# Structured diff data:

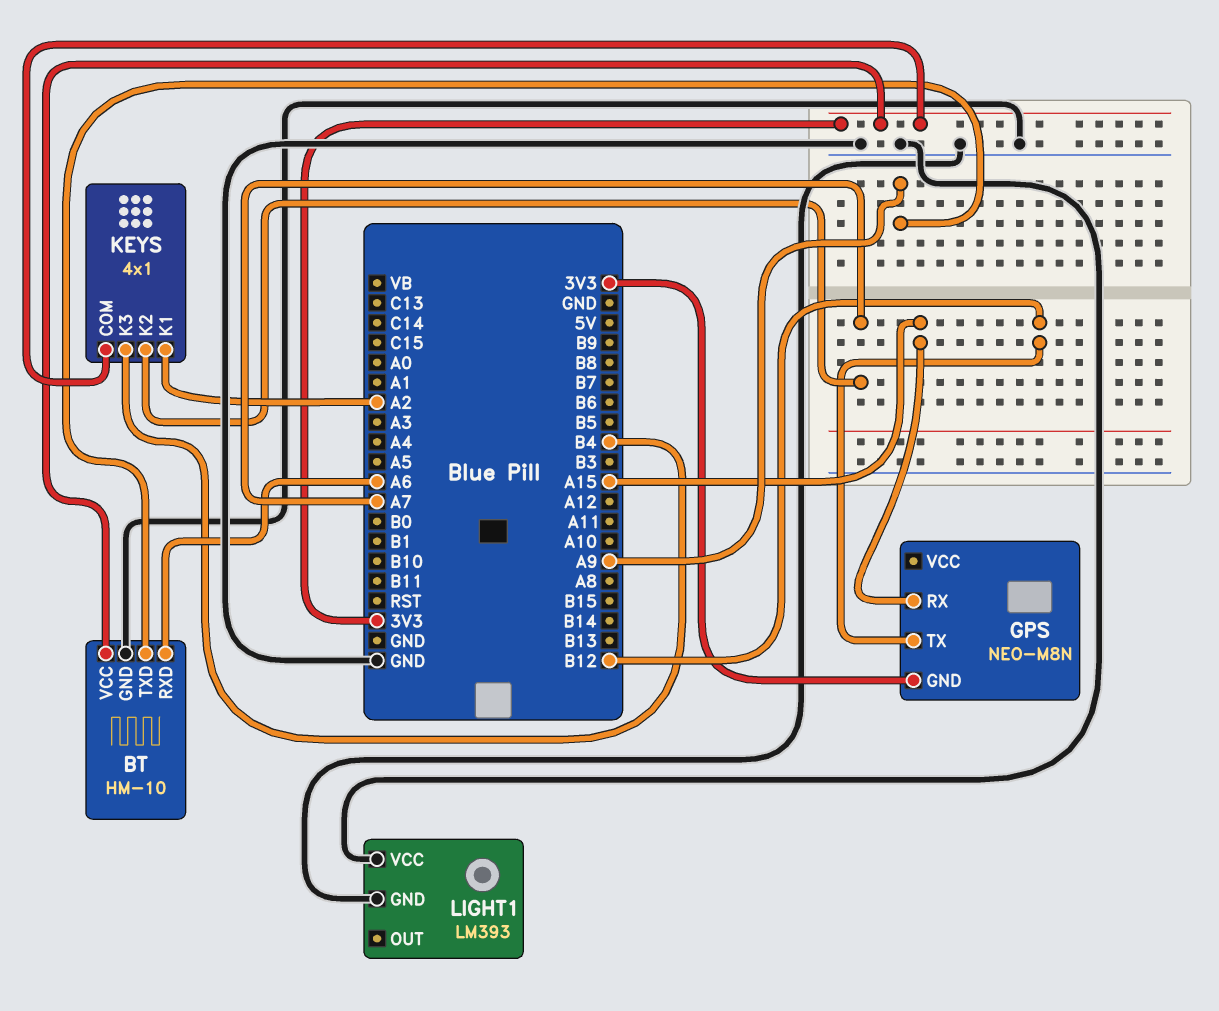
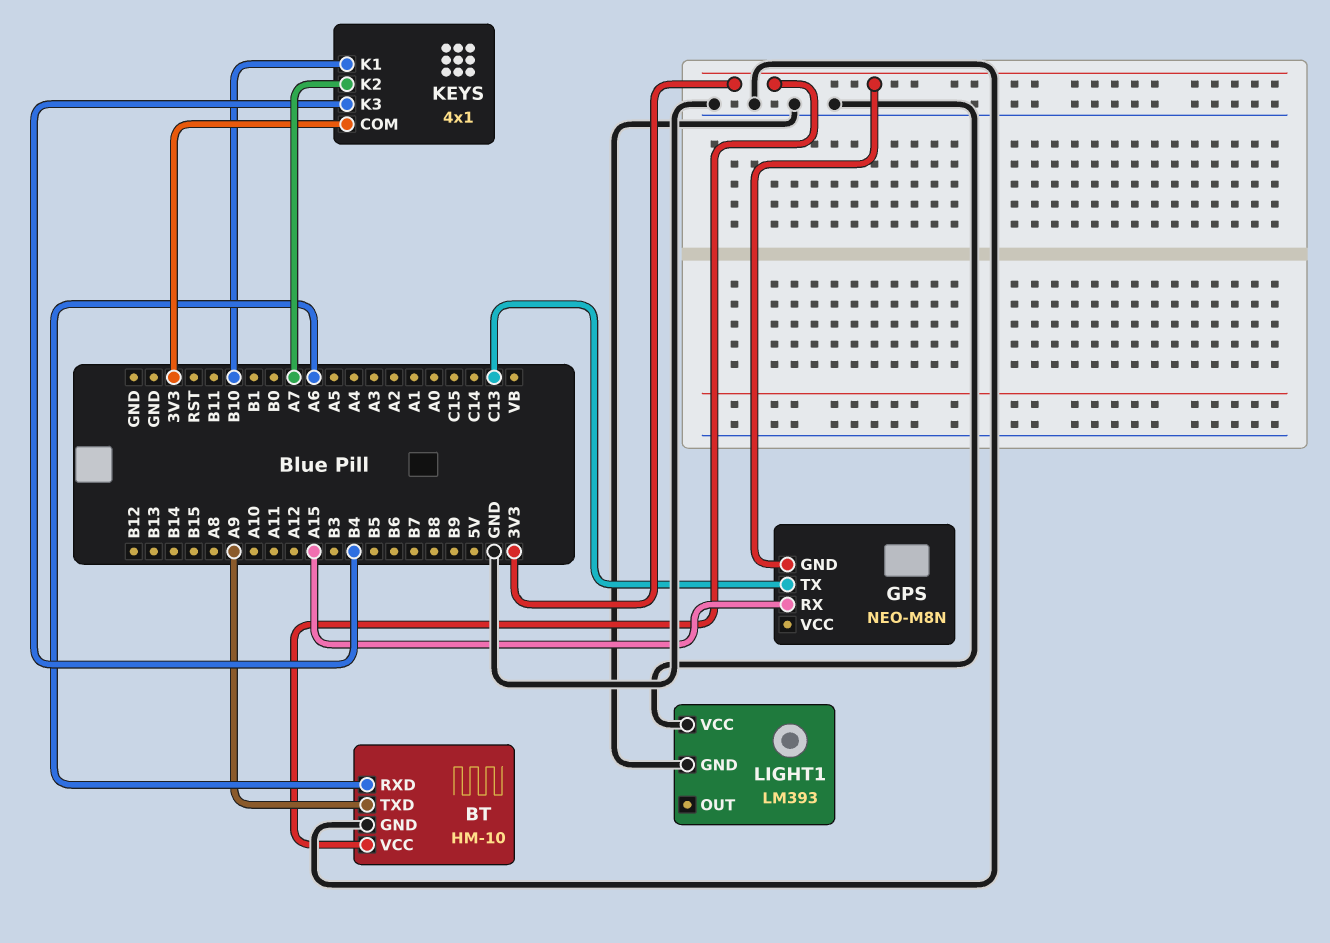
GPS pin TX: B12 -> C13
KEYS pin K1: A2 -> B10

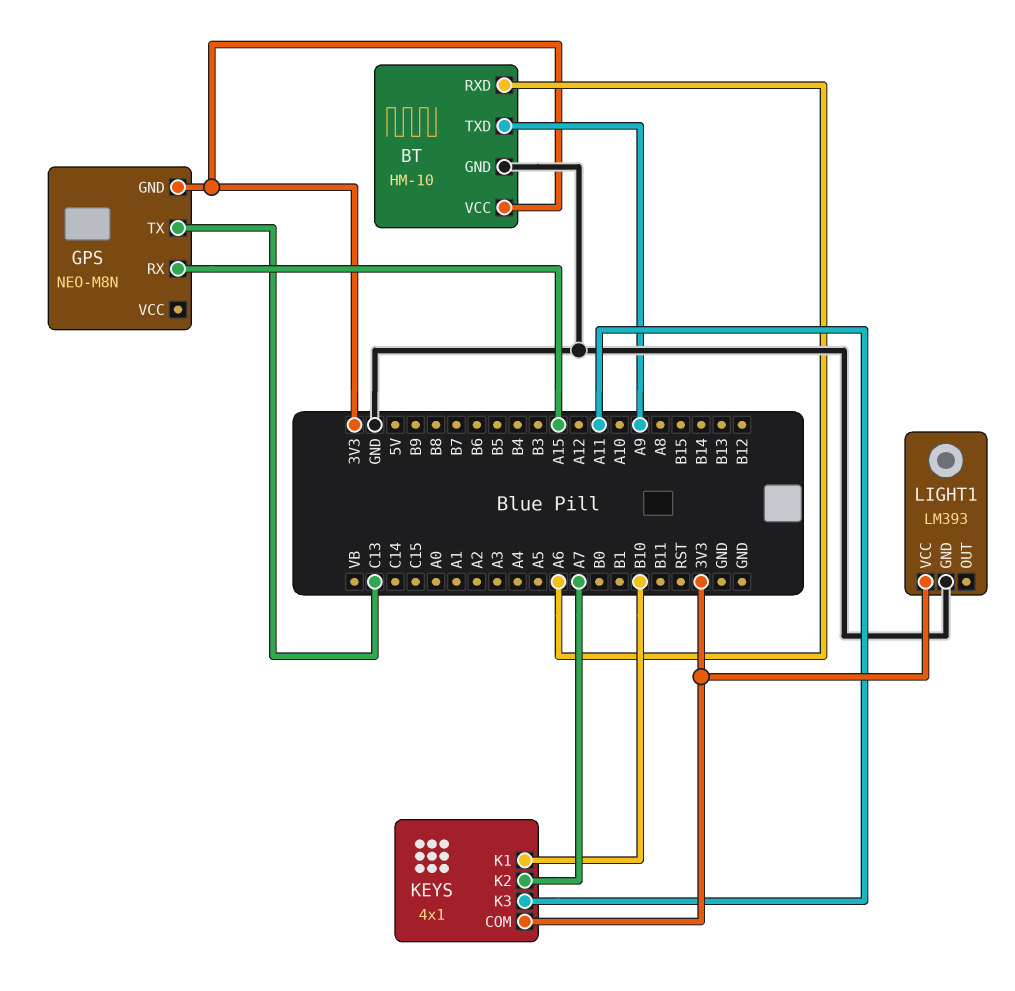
KEYS pin K3: B4 -> A11
LIGHT1 pin VCC: GND -> 3V3

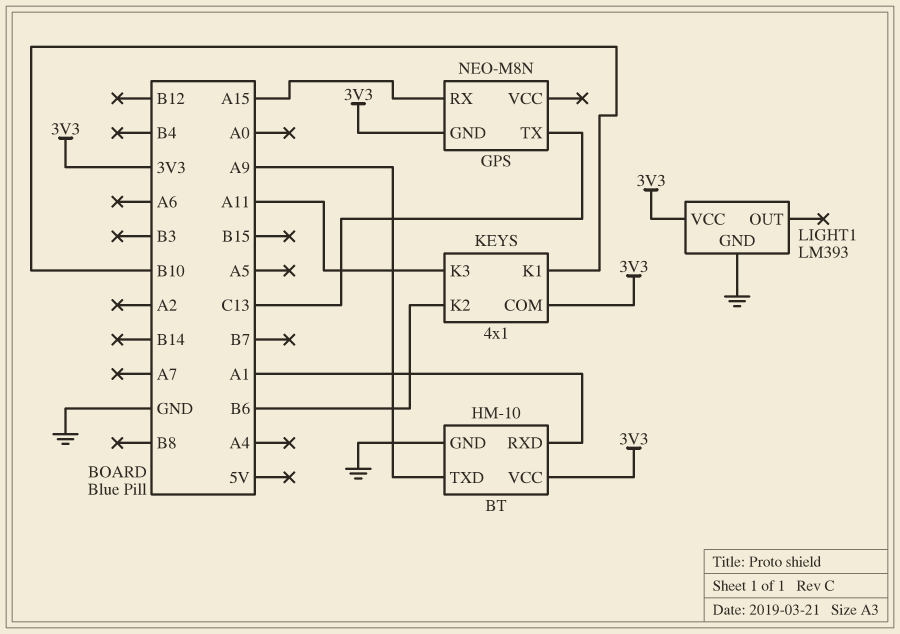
BT pin RXD: A6 -> A1
KEYS pin K2: A7 -> B6

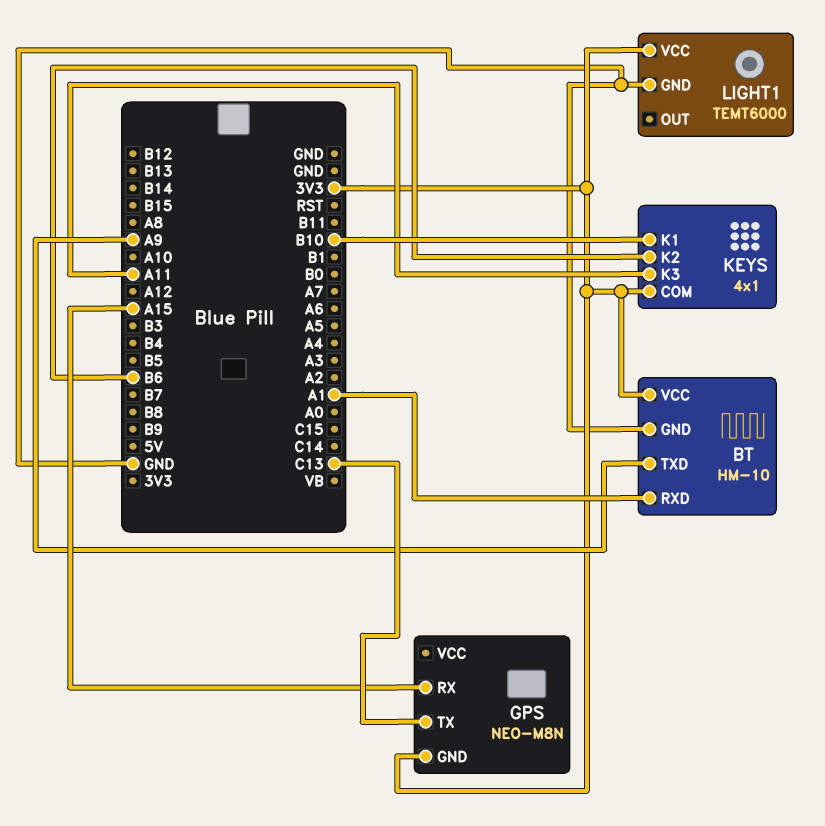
LIGHT1: LM393 -> TEMT6000

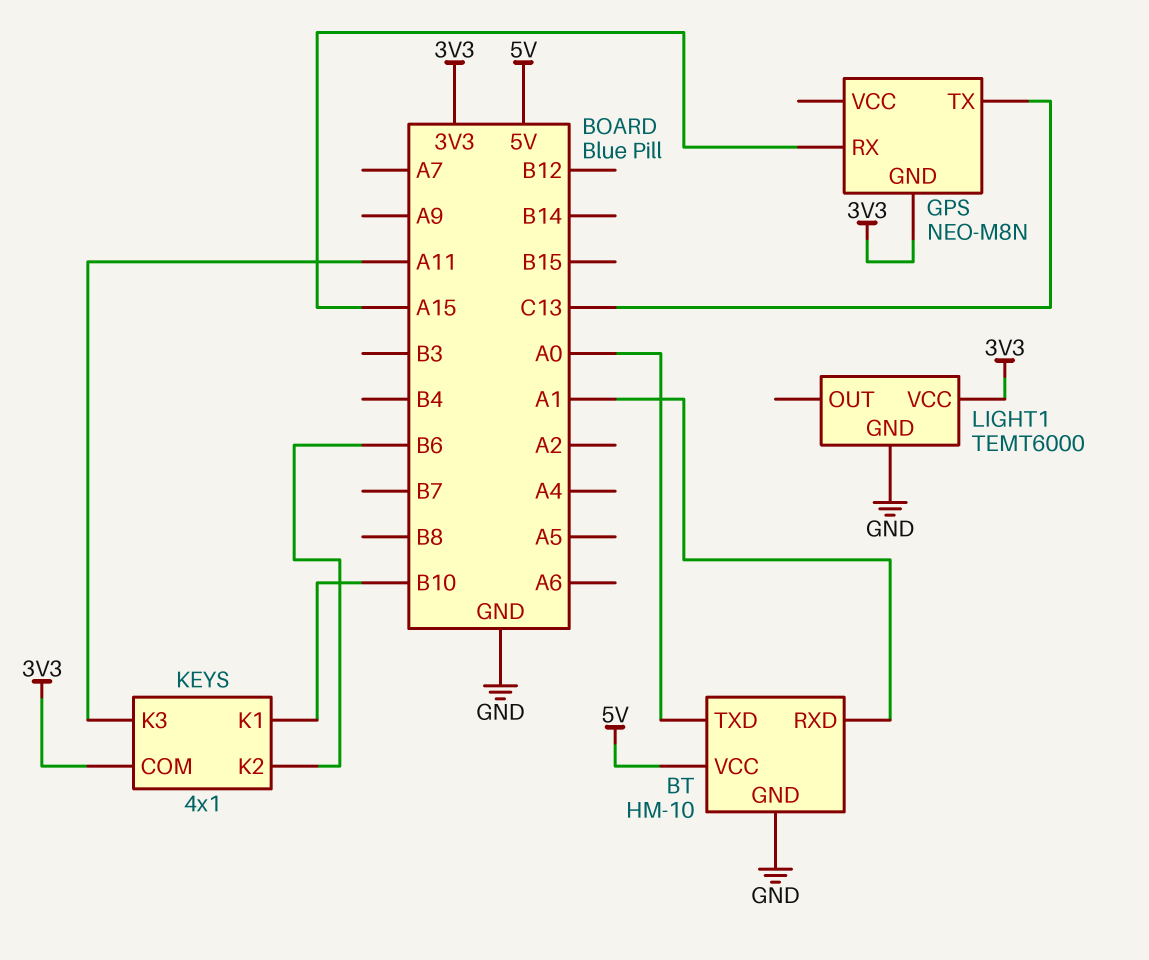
BT pin TXD: A9 -> A0
BT pin VCC: 3V3 -> 5V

# PROBLEM REQUIREMENTS:
Copy every line above word for word and exclude the pictures.

# ANSWER SPACE:
GPS pin TX: B12 -> C13
KEYS pin K1: A2 -> B10

KEYS pin K3: B4 -> A11
LIGHT1 pin VCC: GND -> 3V3

BT pin RXD: A6 -> A1
KEYS pin K2: A7 -> B6

LIGHT1: LM393 -> TEMT6000

BT pin TXD: A9 -> A0
BT pin VCC: 3V3 -> 5V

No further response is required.